[Provided material — start]

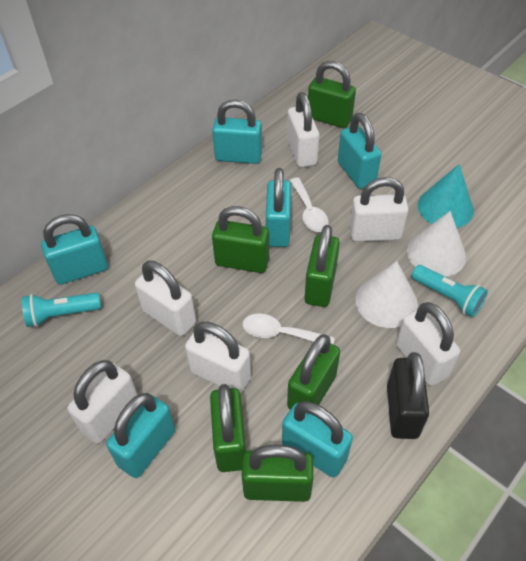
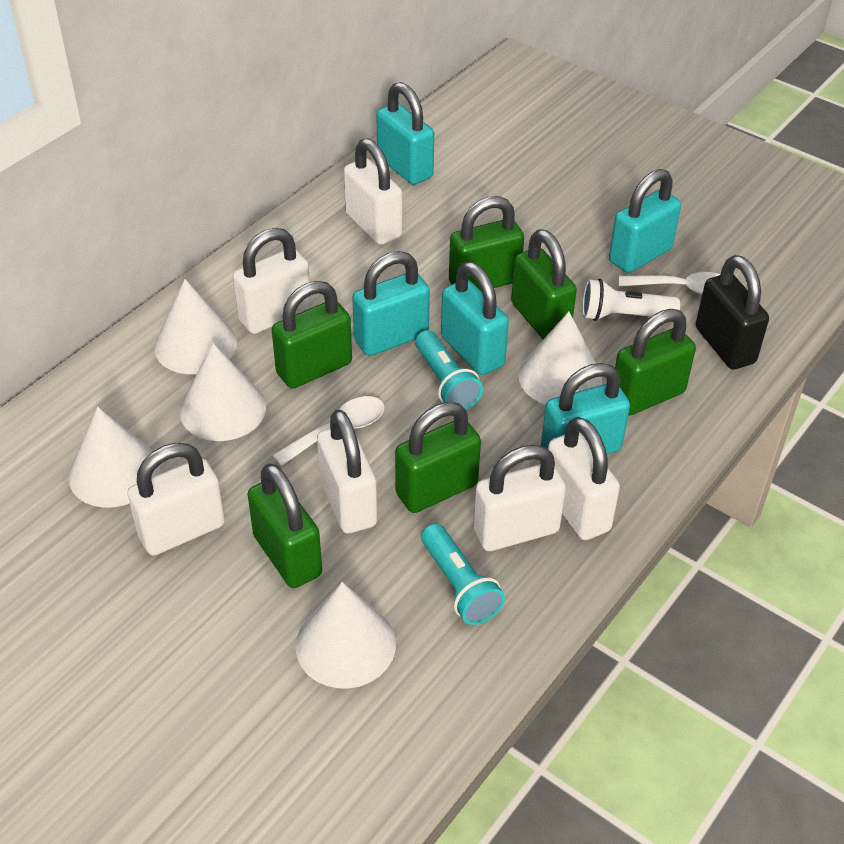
turquoise cone: 1 -> 0
turquoise padlock: 6 -> 5
white cone: 2 -> 5
white flashlight: 0 -> 1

[Provided material — finish]

• Work instruction: Look through the listing, and copy each line in which the string "turquoise" turns up.

• Exercise answer:
turquoise cone: 1 -> 0
turquoise padlock: 6 -> 5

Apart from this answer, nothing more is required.